## Requirement
Copy each line of the listing below exactly and drop the images.

———

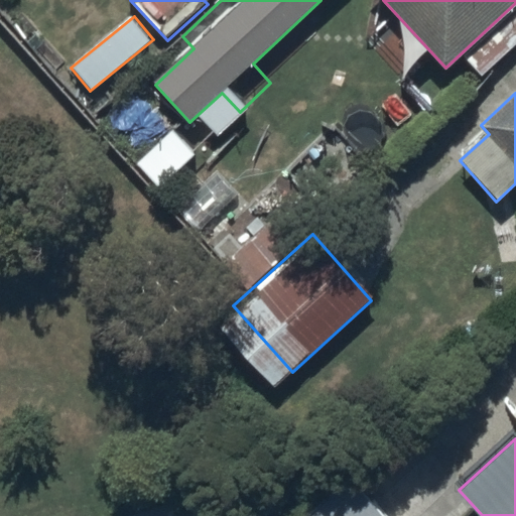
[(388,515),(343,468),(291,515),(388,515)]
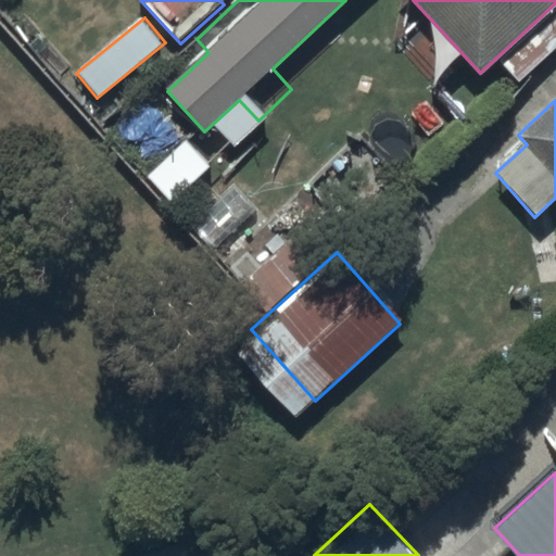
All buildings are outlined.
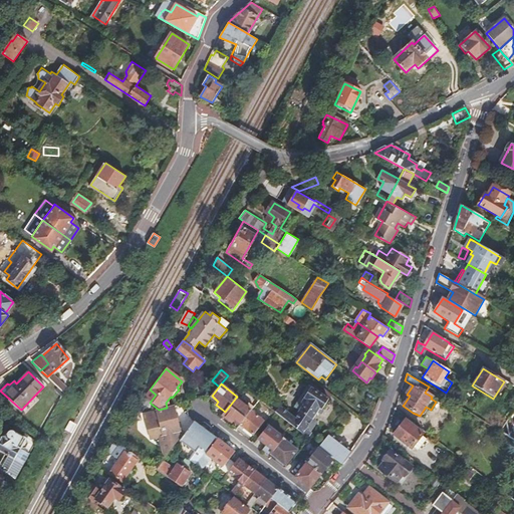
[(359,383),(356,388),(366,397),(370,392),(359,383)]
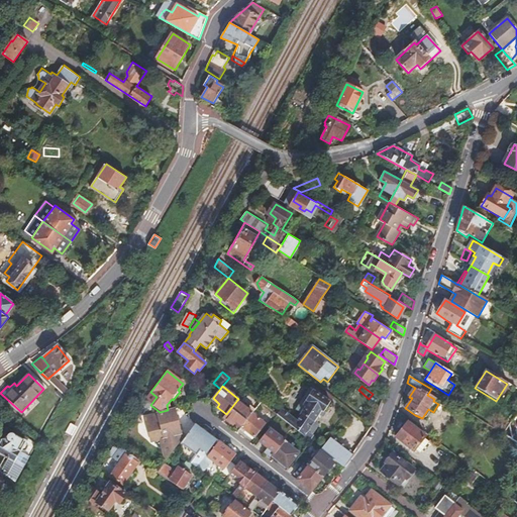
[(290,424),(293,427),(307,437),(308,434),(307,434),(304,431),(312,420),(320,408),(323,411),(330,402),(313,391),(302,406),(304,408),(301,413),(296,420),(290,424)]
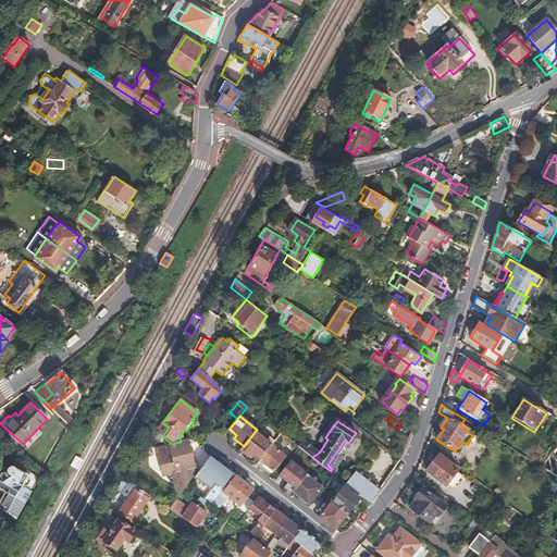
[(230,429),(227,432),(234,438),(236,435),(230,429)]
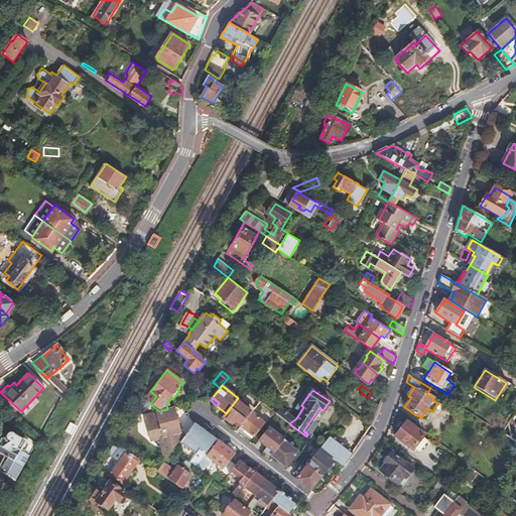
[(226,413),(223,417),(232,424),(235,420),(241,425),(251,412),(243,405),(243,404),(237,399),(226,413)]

———

## Output of the exercise
[(388,515),(343,468),(291,515),(388,515)]
All buildings are outlined.
[(359,383),(356,388),(366,397),(370,392),(359,383)]
[(290,424),(293,427),(307,437),(308,434),(307,434),(304,431),(312,420),(320,408),(323,411),(330,402),(313,391),(302,406),(304,408),(301,413),(296,420),(290,424)]
[(230,429),(227,432),(234,438),(236,435),(230,429)]
[(226,413),(223,417),(232,424),(235,420),(241,425),(251,412),(243,405),(243,404),(237,399),(226,413)]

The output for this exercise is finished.